◆ **DATASET EXCERPTS**
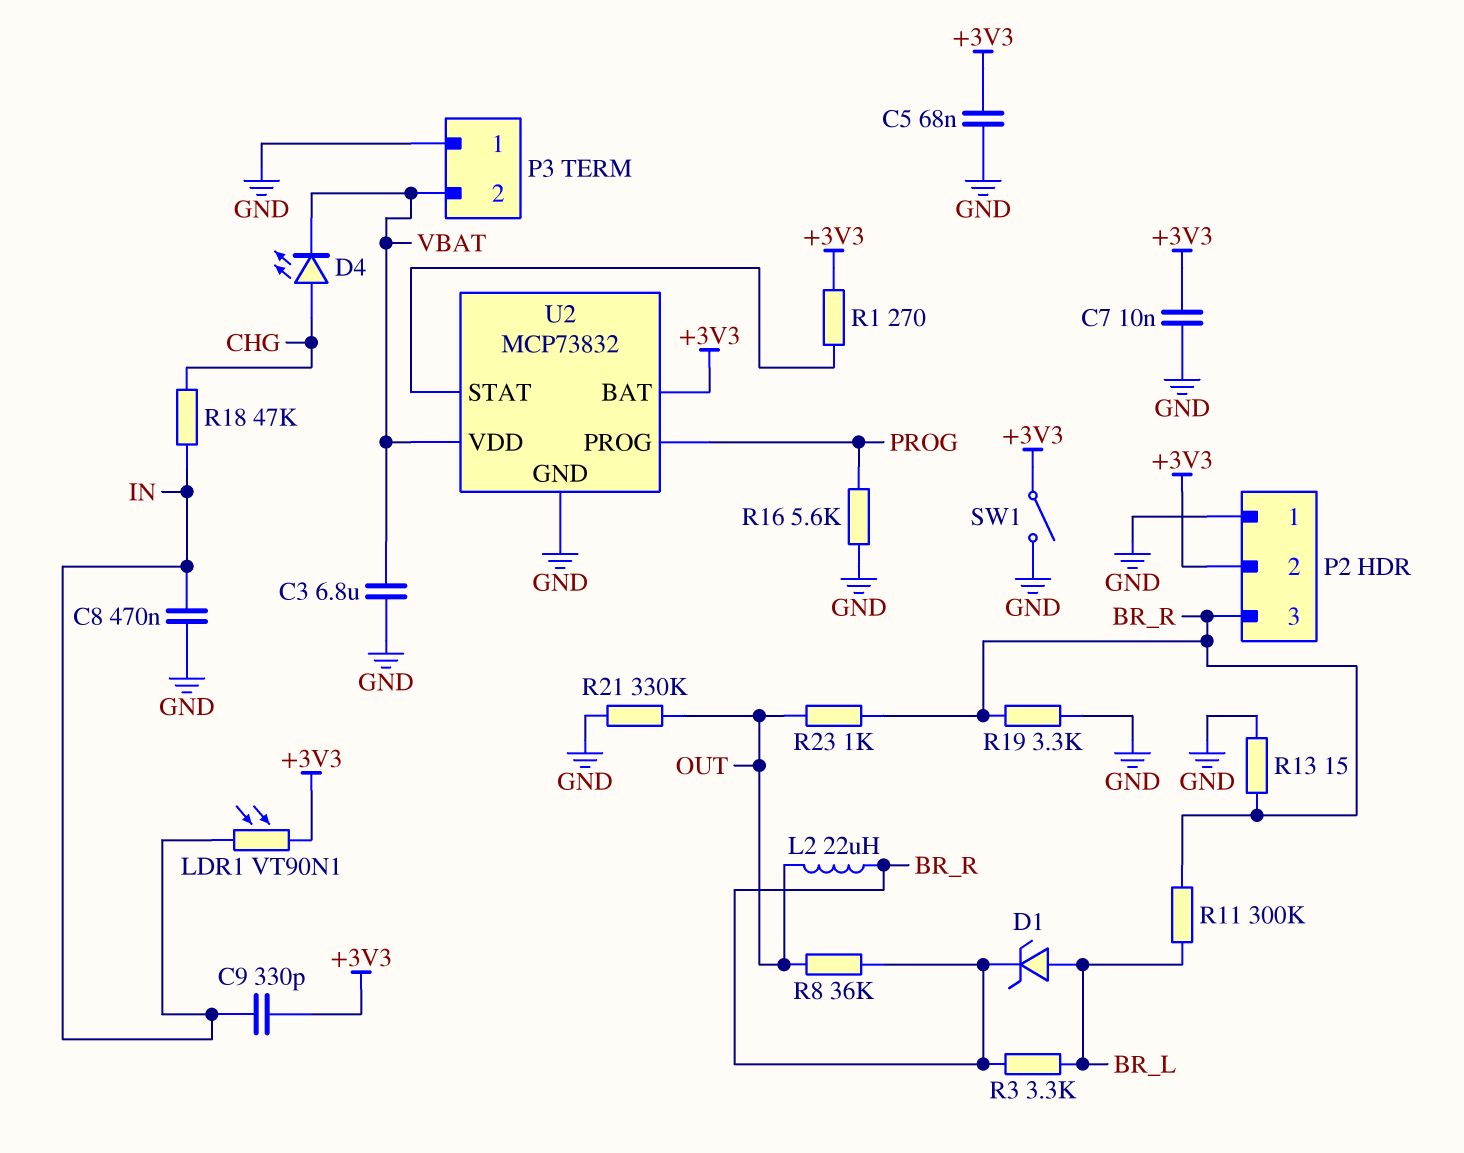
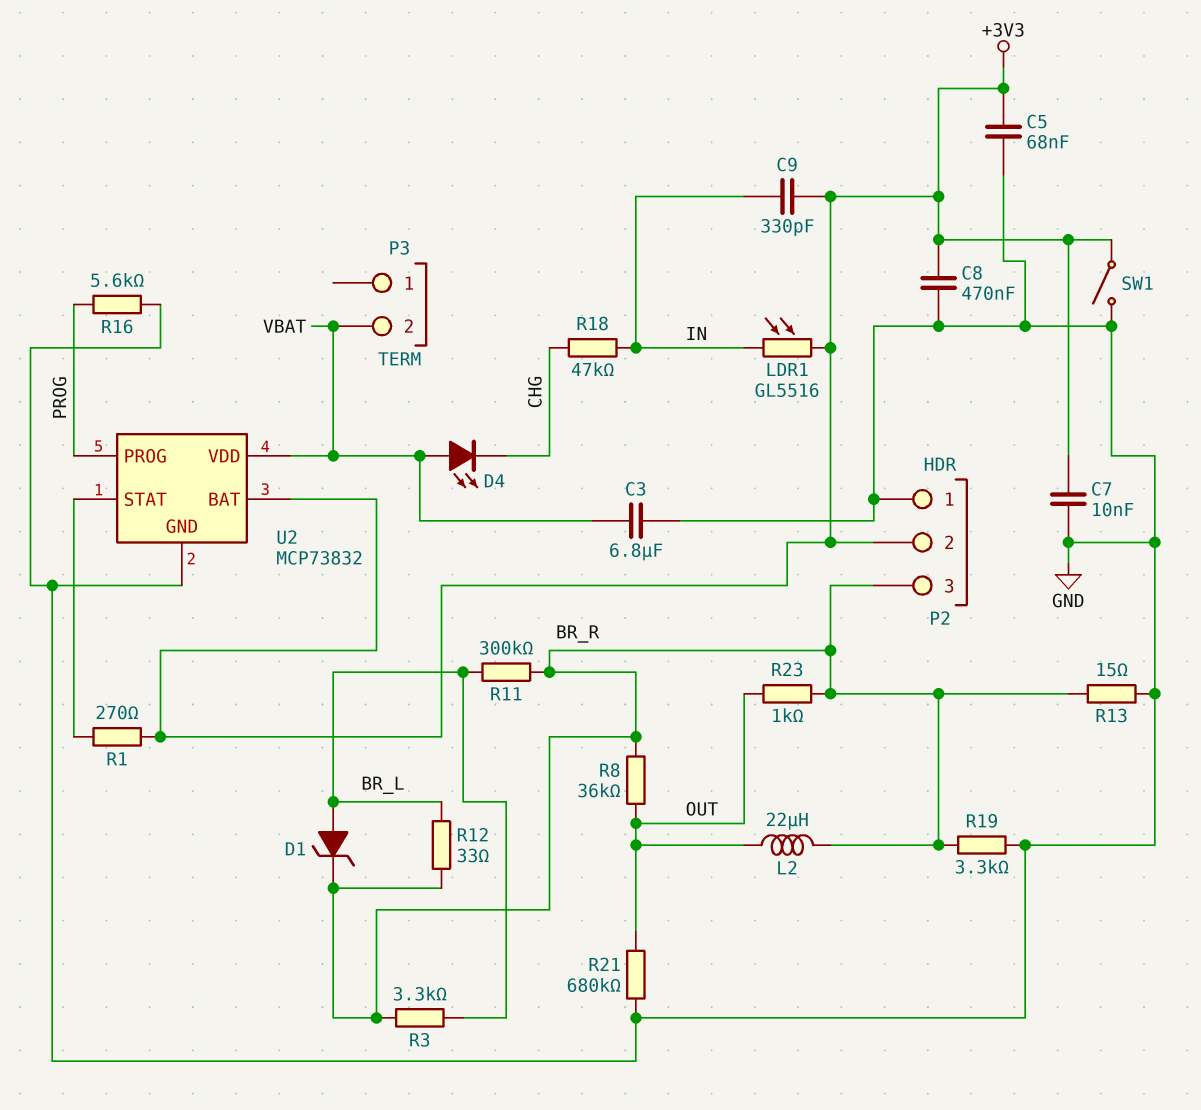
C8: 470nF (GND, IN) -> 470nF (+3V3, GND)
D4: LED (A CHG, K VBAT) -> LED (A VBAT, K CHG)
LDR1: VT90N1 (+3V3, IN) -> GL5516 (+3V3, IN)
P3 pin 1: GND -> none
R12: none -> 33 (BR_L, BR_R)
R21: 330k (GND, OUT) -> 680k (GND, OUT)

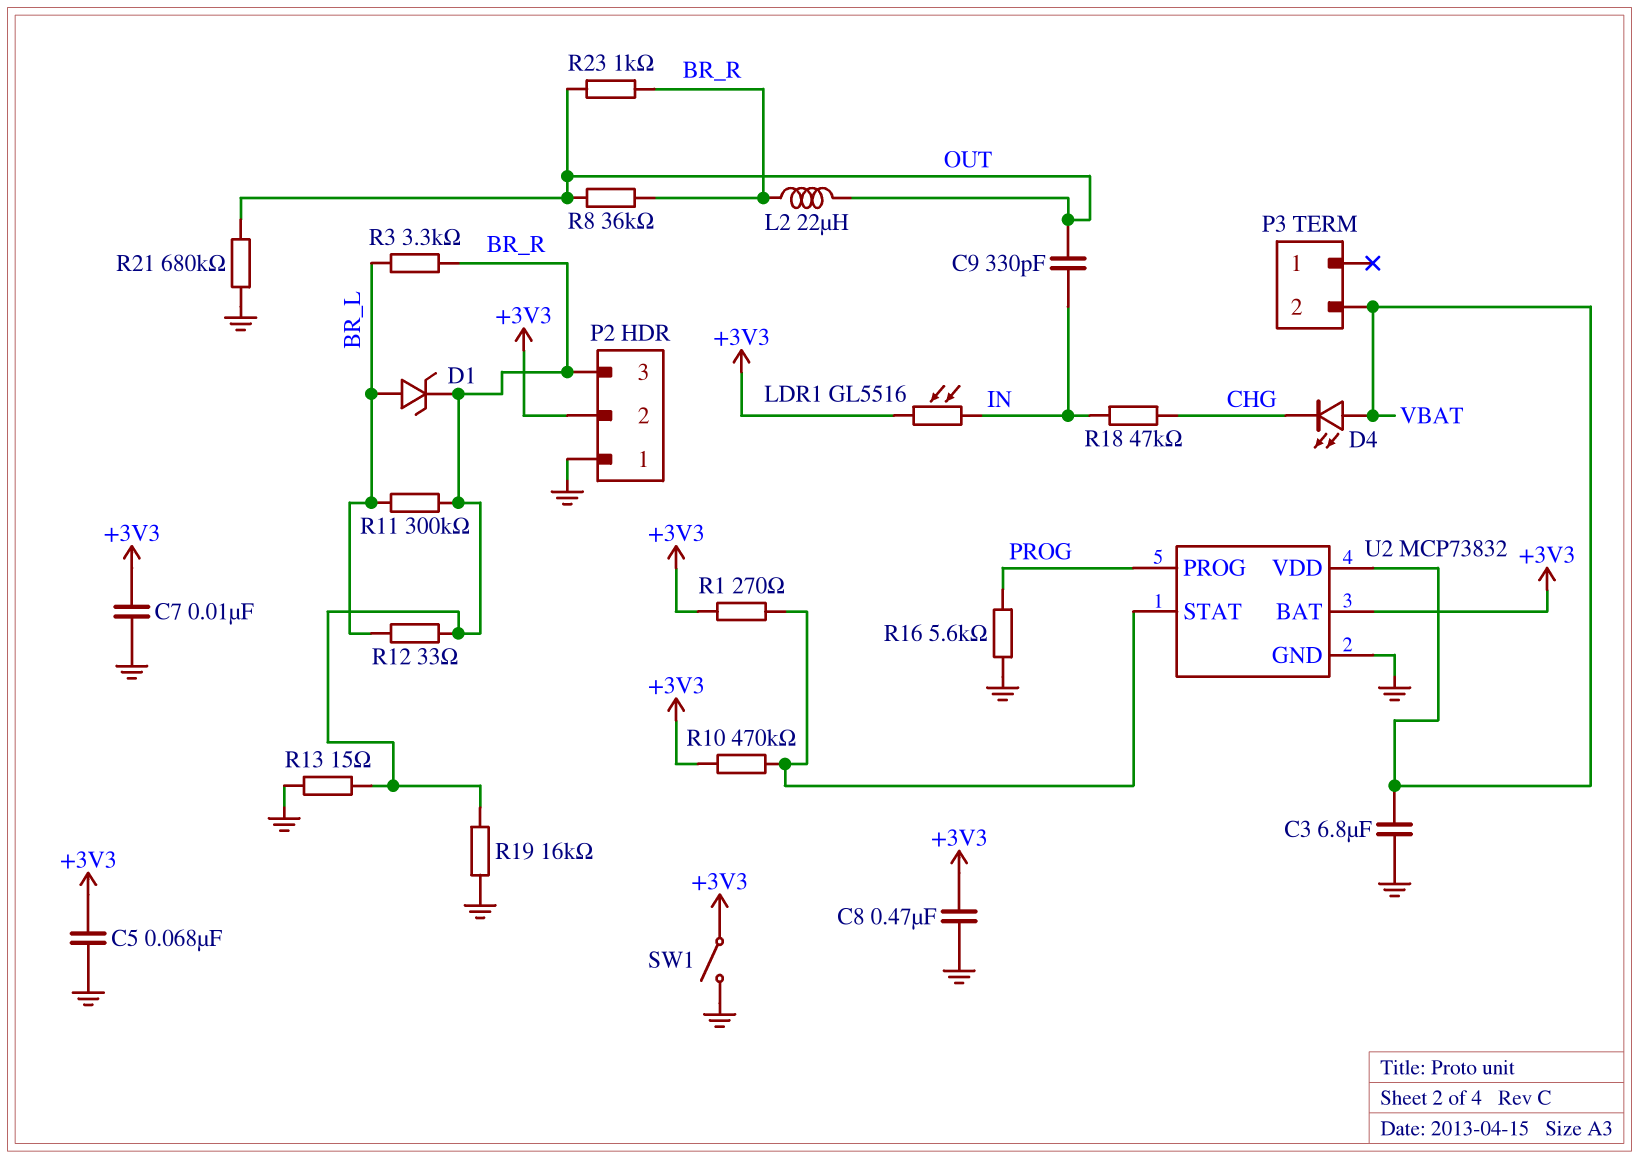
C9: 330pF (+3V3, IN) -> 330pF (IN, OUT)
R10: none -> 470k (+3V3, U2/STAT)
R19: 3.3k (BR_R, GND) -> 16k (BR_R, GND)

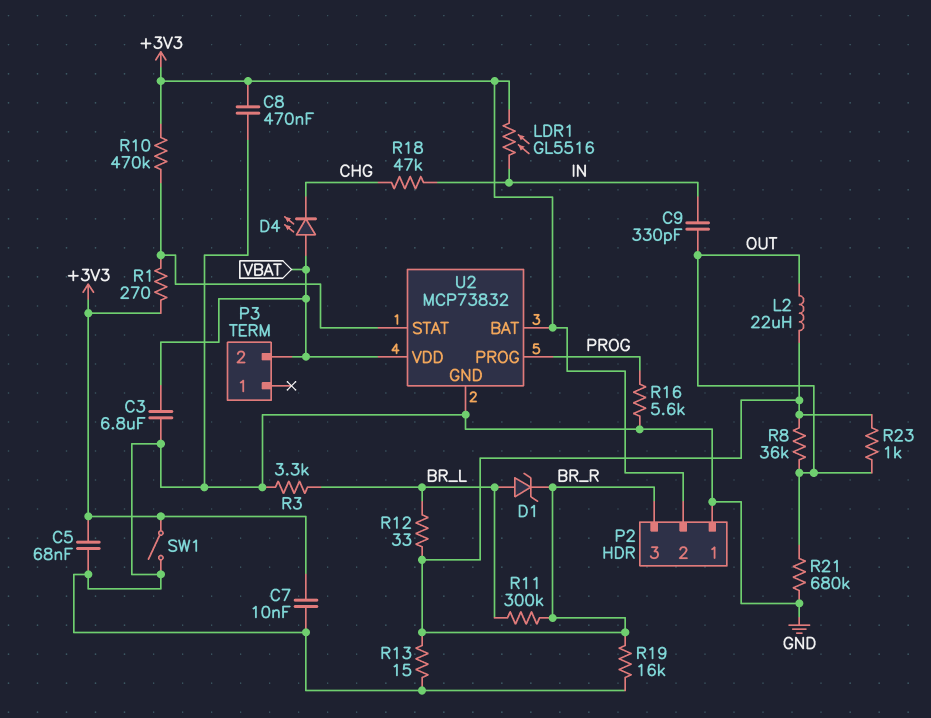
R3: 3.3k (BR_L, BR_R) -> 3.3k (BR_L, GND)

◆ **YOUR ASSIGNMENT**
Give again the lines from the line that contains "R19: 3.3k (BR_R, GND) -> 16k (BR_R, GND)" through the last line of the material above, exactly and with both ends included. Omit the pictures.

◆ **OUTPUT BELOW**
R19: 3.3k (BR_R, GND) -> 16k (BR_R, GND)

R3: 3.3k (BR_L, BR_R) -> 3.3k (BR_L, GND)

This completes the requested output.